→ TASK ITEM
Write out exactly, and only, the lines below from the line with "purple circle: moved 5 px left" through the line with "gray star at"; pictures do not belong in the copy.

(Two-dimensional motion records)
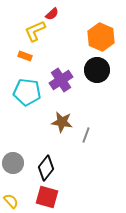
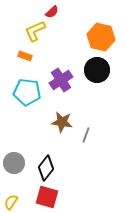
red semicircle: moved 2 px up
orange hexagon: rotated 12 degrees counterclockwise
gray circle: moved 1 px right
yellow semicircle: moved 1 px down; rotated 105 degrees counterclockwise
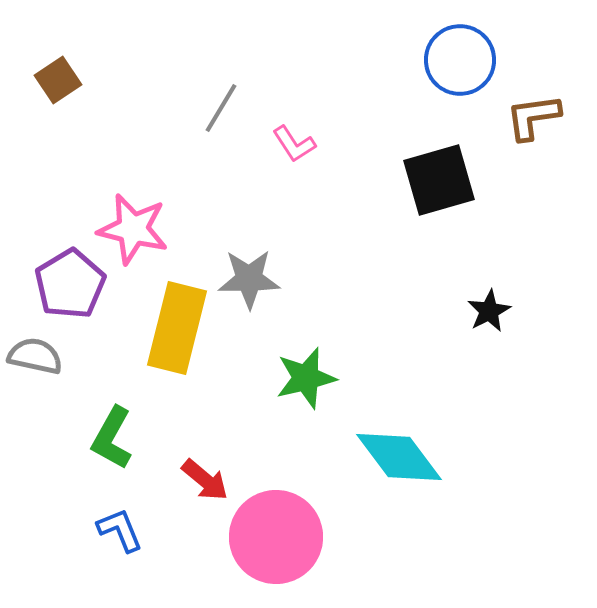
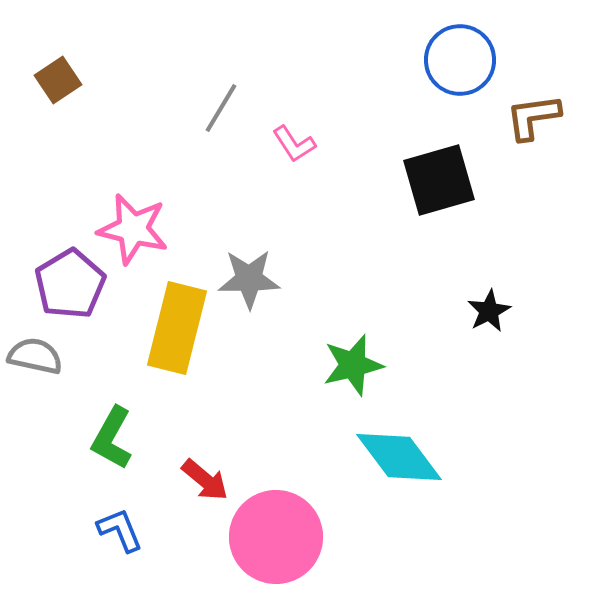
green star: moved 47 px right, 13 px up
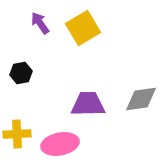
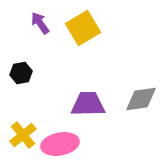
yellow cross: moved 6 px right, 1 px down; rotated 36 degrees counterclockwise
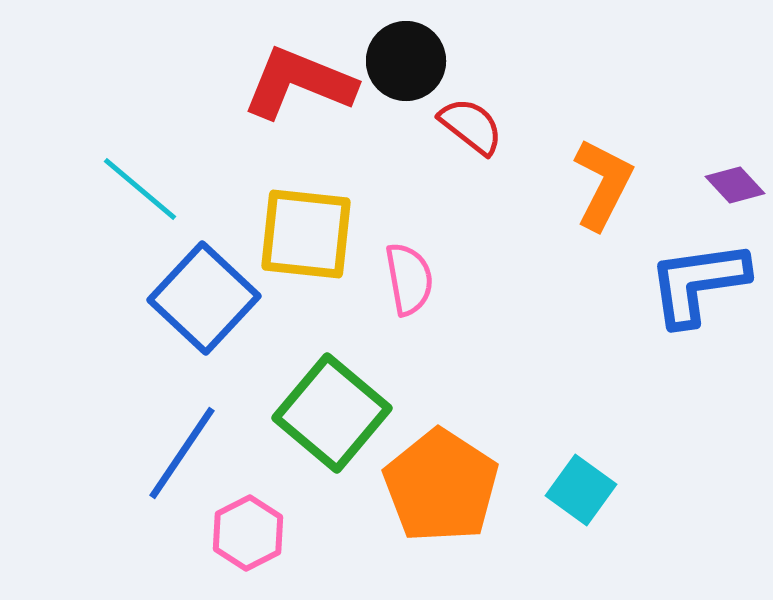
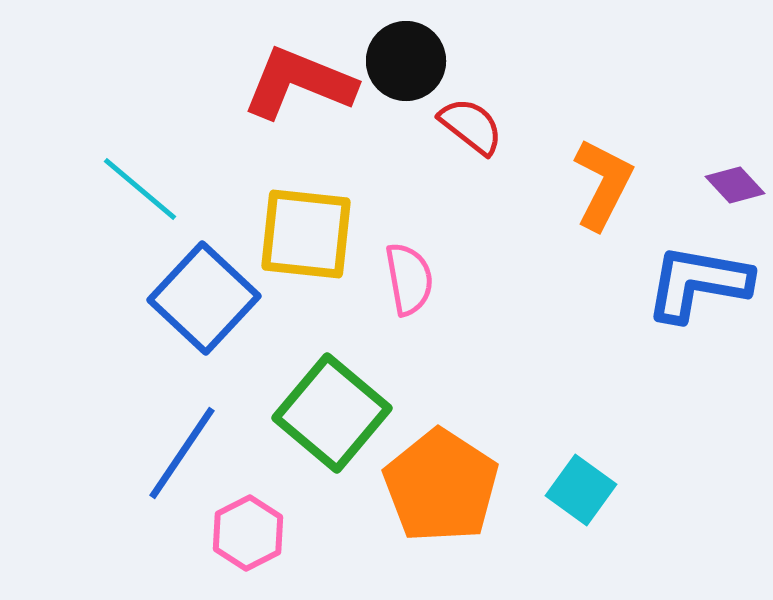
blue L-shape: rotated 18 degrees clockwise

==

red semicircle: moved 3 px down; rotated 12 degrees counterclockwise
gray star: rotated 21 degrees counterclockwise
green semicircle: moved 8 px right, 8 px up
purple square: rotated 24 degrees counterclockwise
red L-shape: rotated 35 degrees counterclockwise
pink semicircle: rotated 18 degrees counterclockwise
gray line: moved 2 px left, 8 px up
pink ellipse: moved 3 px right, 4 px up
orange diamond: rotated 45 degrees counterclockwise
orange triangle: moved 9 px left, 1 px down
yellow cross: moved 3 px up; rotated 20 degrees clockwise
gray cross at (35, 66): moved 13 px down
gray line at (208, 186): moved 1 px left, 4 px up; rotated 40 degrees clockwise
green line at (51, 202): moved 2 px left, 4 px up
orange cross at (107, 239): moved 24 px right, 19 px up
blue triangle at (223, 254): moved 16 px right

...

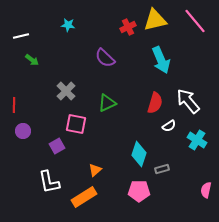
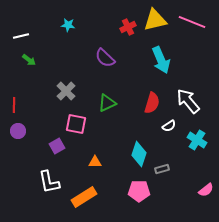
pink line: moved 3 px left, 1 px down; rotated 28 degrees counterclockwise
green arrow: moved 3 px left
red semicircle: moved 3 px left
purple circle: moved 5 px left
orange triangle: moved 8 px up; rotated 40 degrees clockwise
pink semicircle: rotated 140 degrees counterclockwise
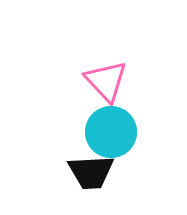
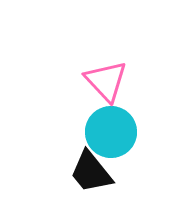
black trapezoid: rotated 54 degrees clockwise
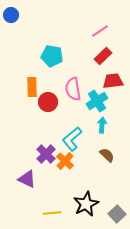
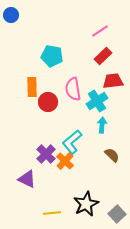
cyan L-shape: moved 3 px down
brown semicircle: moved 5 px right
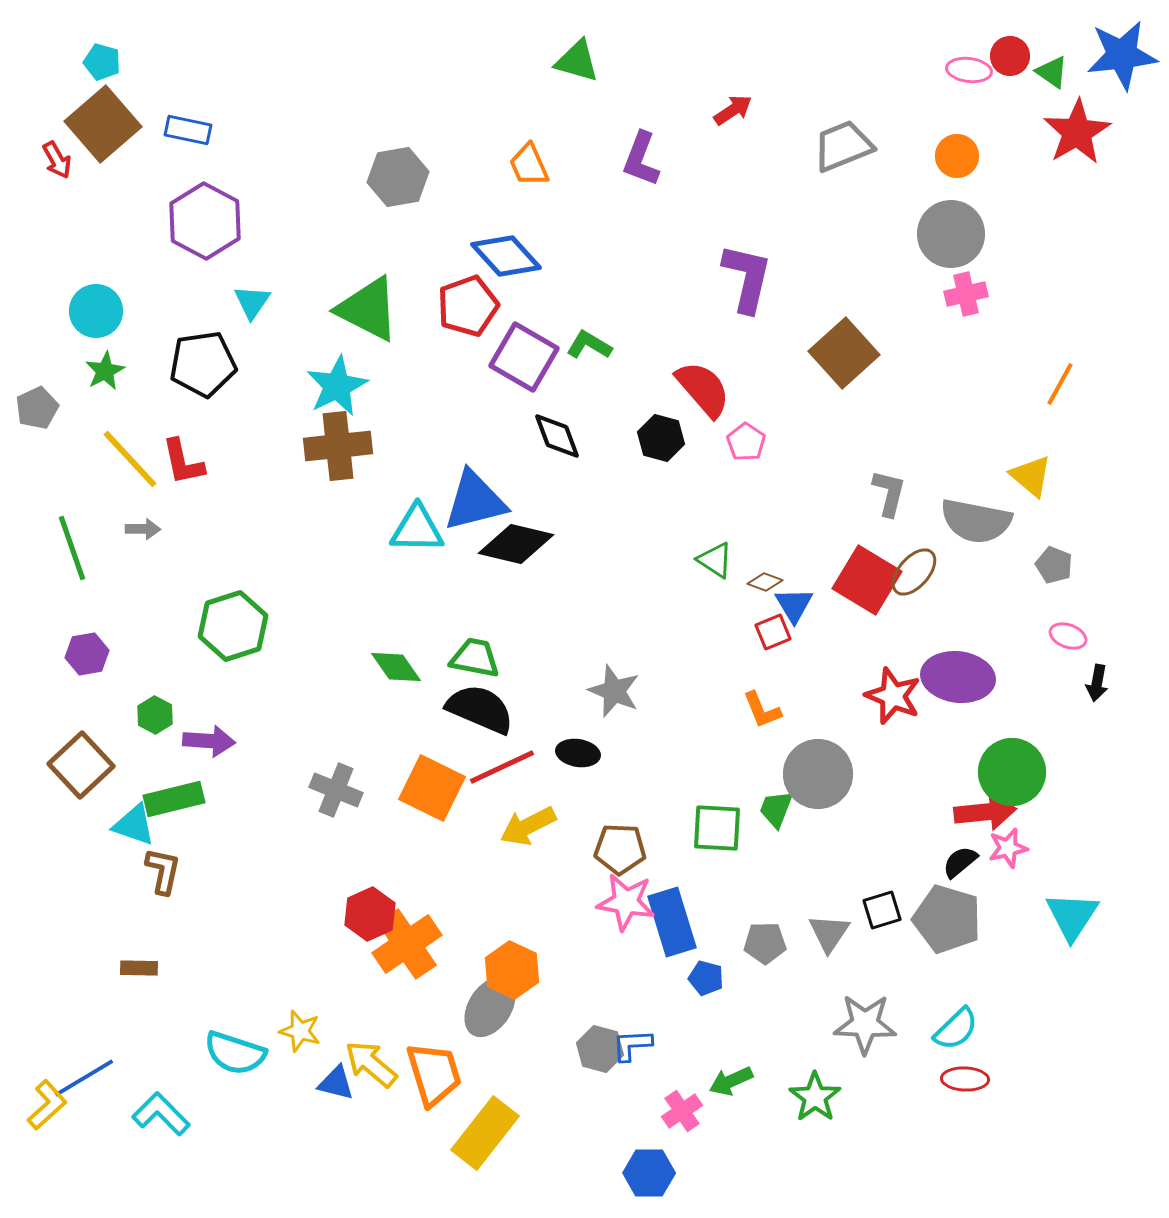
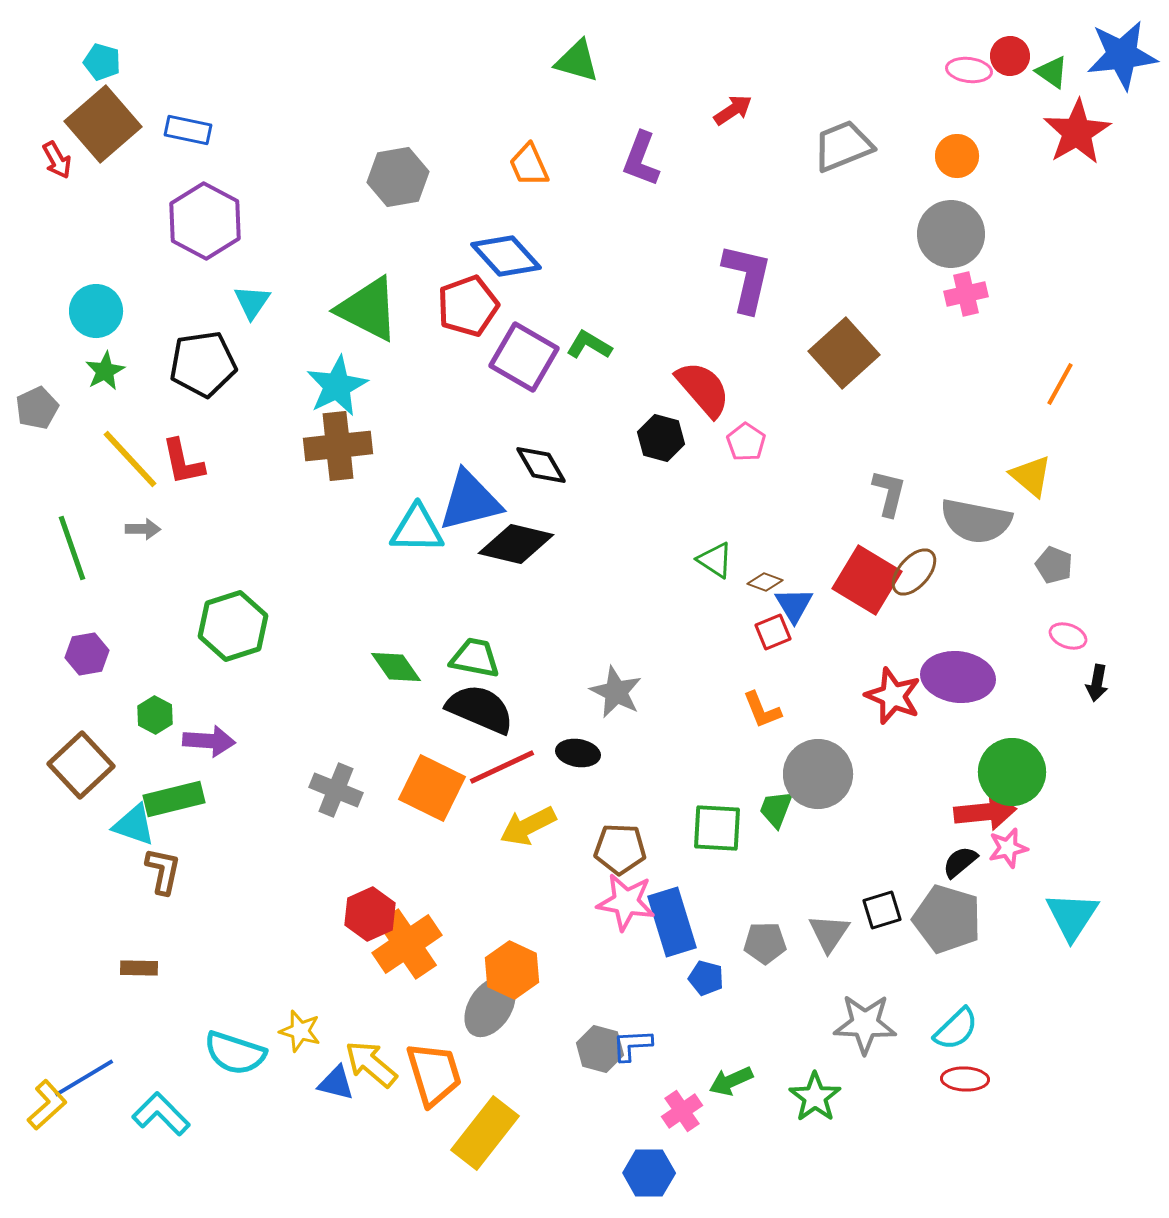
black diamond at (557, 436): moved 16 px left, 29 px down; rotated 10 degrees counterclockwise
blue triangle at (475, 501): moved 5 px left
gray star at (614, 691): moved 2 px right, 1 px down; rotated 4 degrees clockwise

→ ANSWER SECTION
purple circle: moved 5 px left
orange triangle: moved 8 px up; rotated 40 degrees clockwise
pink semicircle: rotated 140 degrees counterclockwise
black trapezoid: rotated 54 degrees clockwise
cyan L-shape: moved 3 px down
brown semicircle: moved 5 px right
black diamond at (557, 436): moved 16 px left, 29 px down; rotated 10 degrees counterclockwise
blue triangle at (475, 501): moved 5 px left
gray star at (614, 691): moved 2 px right, 1 px down; rotated 4 degrees clockwise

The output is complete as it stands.